---------- THE RECORDS

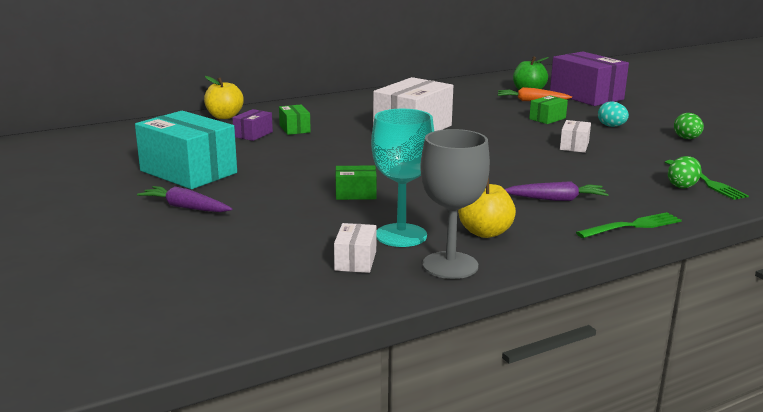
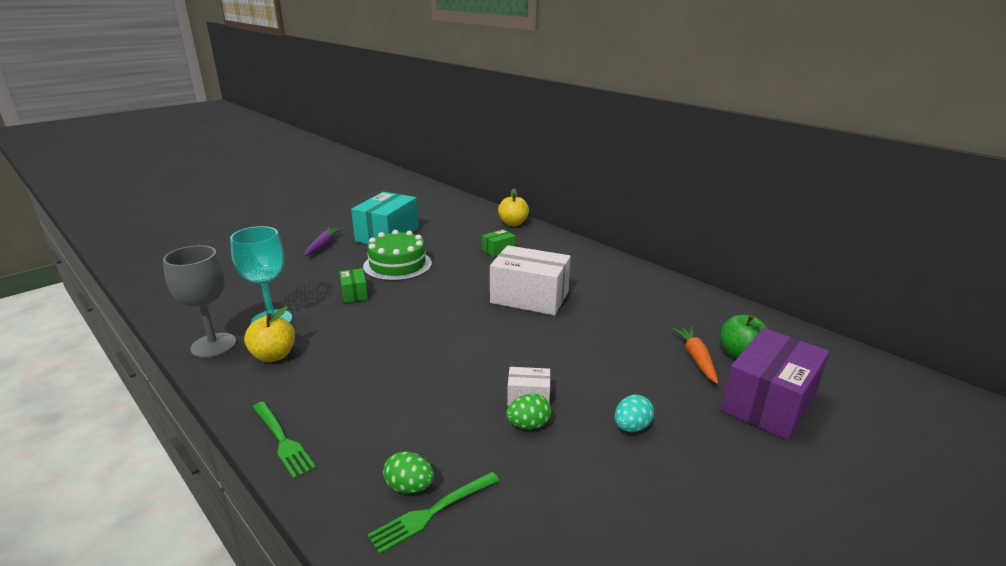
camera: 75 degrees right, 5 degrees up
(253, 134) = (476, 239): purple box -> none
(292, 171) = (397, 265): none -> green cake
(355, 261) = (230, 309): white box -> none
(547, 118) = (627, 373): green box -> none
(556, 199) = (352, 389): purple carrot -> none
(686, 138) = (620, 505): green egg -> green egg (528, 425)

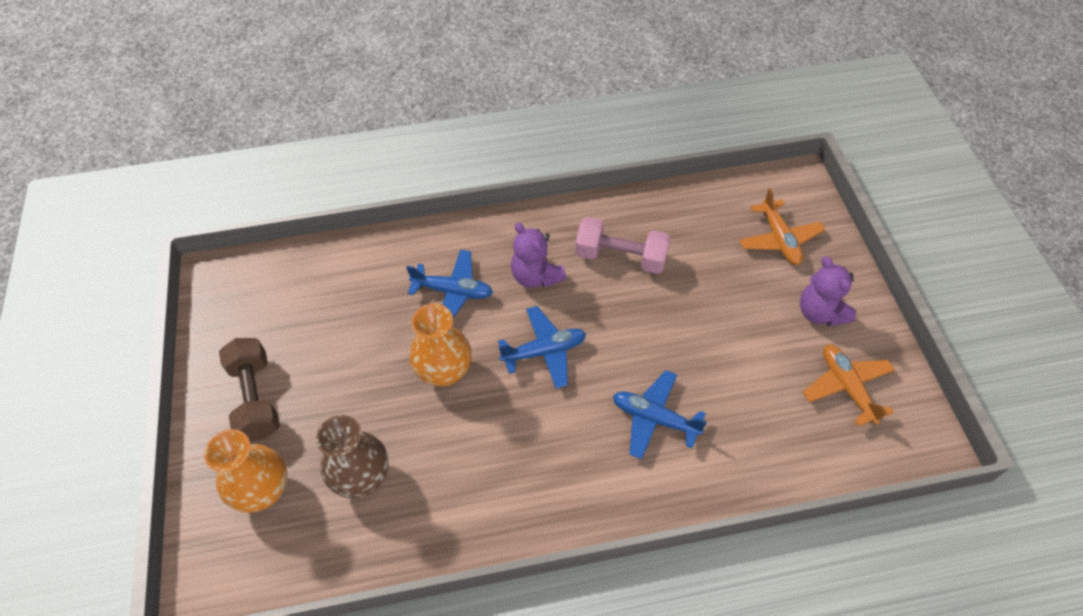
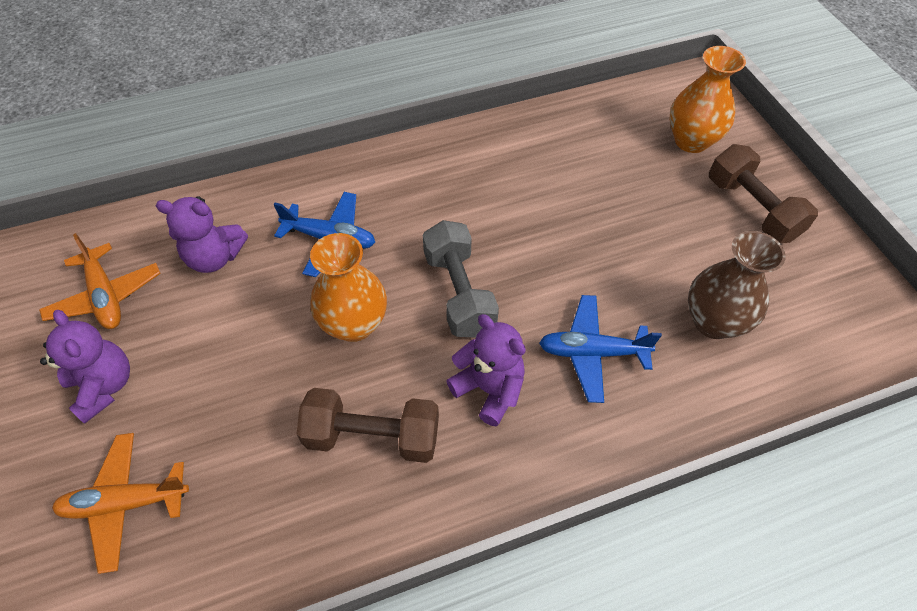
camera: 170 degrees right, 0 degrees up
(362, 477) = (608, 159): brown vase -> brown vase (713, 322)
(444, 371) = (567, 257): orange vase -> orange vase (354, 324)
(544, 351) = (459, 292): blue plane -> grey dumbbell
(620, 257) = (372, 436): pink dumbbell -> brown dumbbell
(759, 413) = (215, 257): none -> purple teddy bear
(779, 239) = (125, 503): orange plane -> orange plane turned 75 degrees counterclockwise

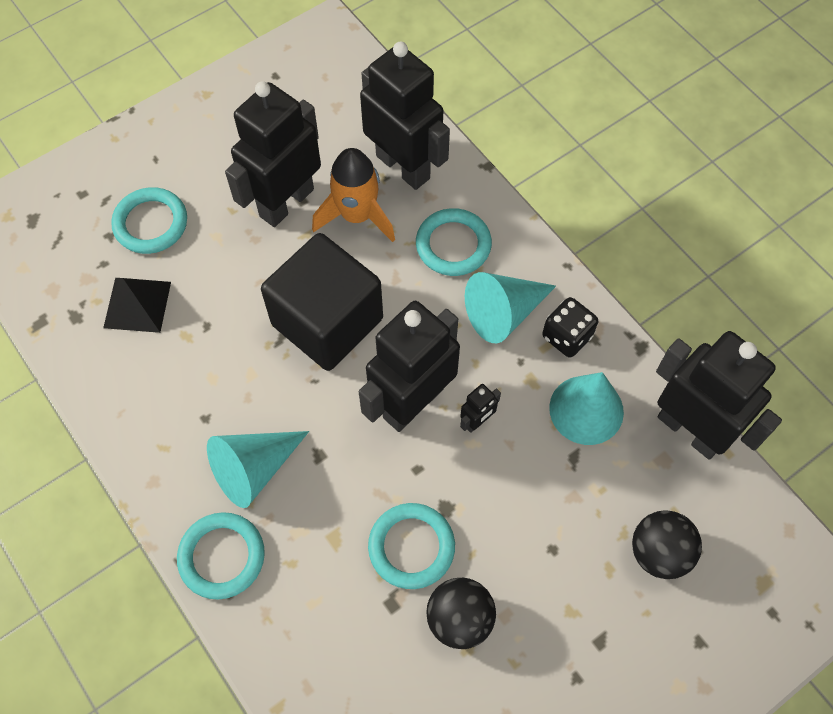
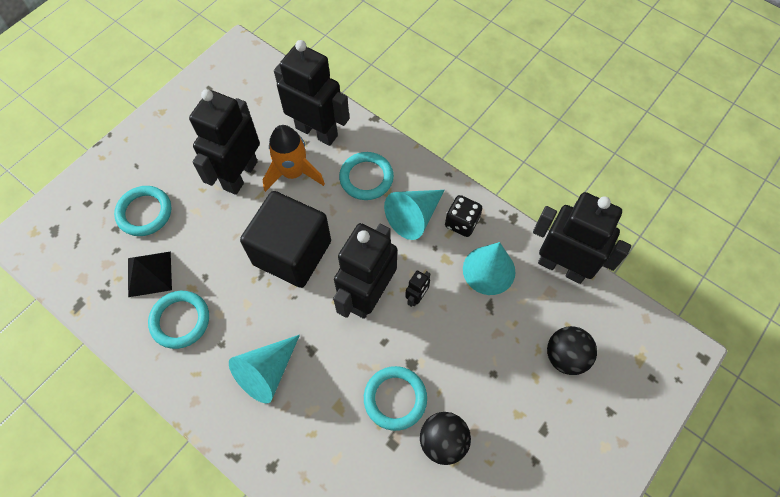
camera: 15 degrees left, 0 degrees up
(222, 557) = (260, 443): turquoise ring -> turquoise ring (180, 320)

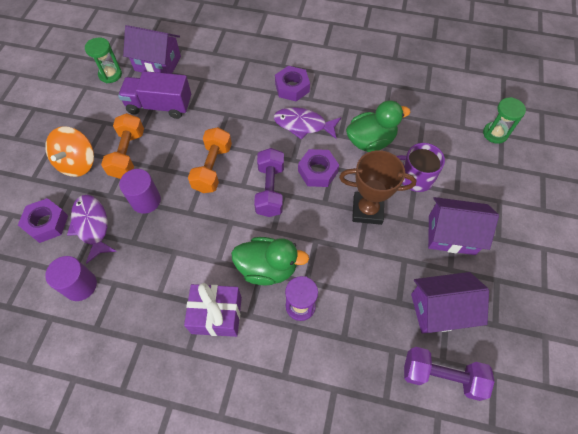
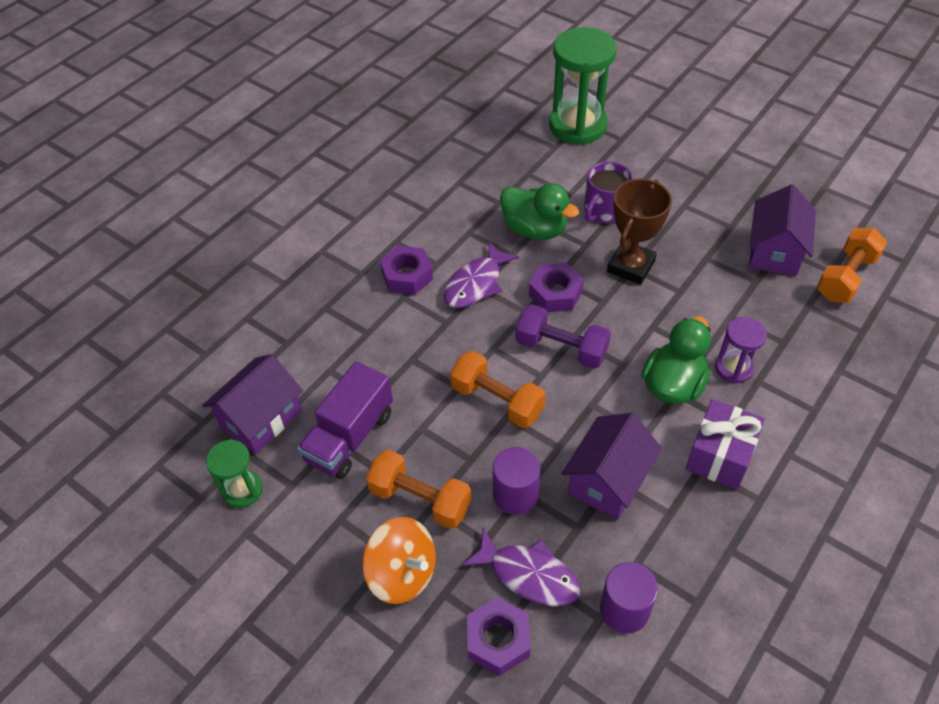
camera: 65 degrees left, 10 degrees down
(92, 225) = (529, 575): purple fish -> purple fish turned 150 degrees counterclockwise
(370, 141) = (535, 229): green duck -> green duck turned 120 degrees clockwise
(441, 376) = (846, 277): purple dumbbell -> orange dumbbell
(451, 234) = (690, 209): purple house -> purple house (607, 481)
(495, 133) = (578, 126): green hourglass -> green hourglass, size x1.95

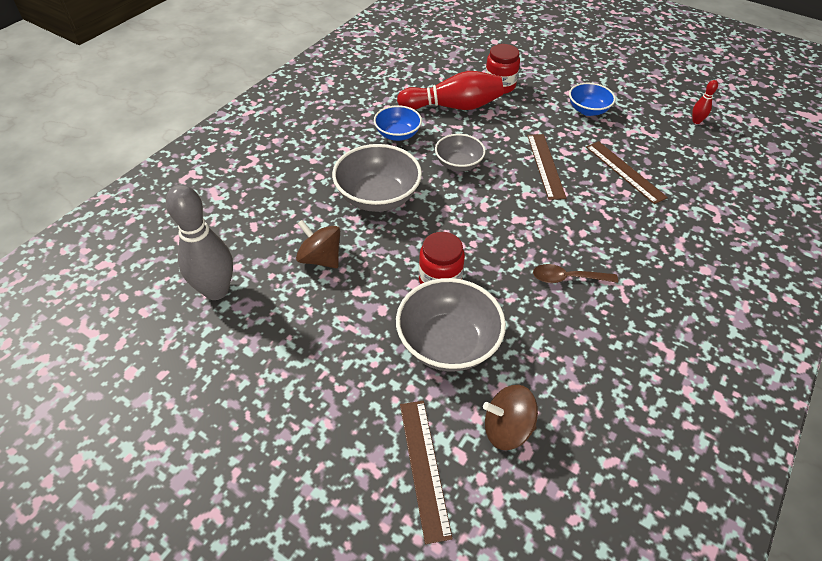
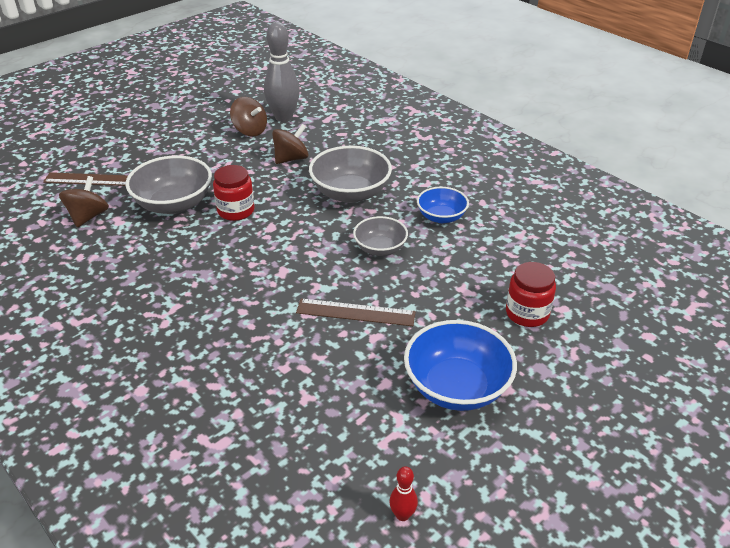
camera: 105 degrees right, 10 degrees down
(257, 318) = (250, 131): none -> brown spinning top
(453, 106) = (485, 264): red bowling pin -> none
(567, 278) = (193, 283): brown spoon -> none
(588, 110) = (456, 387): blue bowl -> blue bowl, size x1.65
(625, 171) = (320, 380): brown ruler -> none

--------------------

■ **WHAT TO WORK ON**
Transcribe every record above exactly, leaving out the pictures.

■ **ANSWER TO THIS TASK**
camera: 75 degrees right, 5 degrees up
(253, 134) = (476, 239): purple box -> none
(292, 171) = (397, 265): none -> green cake
(355, 261) = (230, 309): white box -> none
(547, 118) = (627, 373): green box -> none
(556, 199) = (352, 389): purple carrot -> none
(686, 138) = (620, 505): green egg -> green egg (528, 425)

camera: 170 degrees right, 0 degrees up
(362, 477) = (608, 159): brown vase -> brown vase (713, 322)
(444, 371) = (567, 257): orange vase -> orange vase (354, 324)
(544, 351) = (459, 292): blue plane -> grey dumbbell
(620, 257) = (372, 436): pink dumbbell -> brown dumbbell
(759, 413) = (215, 257): none -> purple teddy bear
(779, 239) = (125, 503): orange plane -> orange plane turned 75 degrees counterclockwise

camera: 15 degrees left, 0 degrees up
(222, 557) = (260, 443): turquoise ring -> turquoise ring (180, 320)

camera: 65 degrees left, 10 degrees down
(92, 225) = (529, 575): purple fish -> purple fish turned 150 degrees counterclockwise
(370, 141) = (535, 229): green duck -> green duck turned 120 degrees clockwise
(441, 376) = (846, 277): purple dumbbell -> orange dumbbell
(451, 234) = (690, 209): purple house -> purple house (607, 481)
(495, 133) = (578, 126): green hourglass -> green hourglass, size x1.95

camera: 105 degrees right, 10 degrees down
(257, 318) = (250, 131): none -> brown spinning top
(453, 106) = (485, 264): red bowling pin -> none
(567, 278) = (193, 283): brown spoon -> none
(588, 110) = (456, 387): blue bowl -> blue bowl, size x1.65
(625, 171) = (320, 380): brown ruler -> none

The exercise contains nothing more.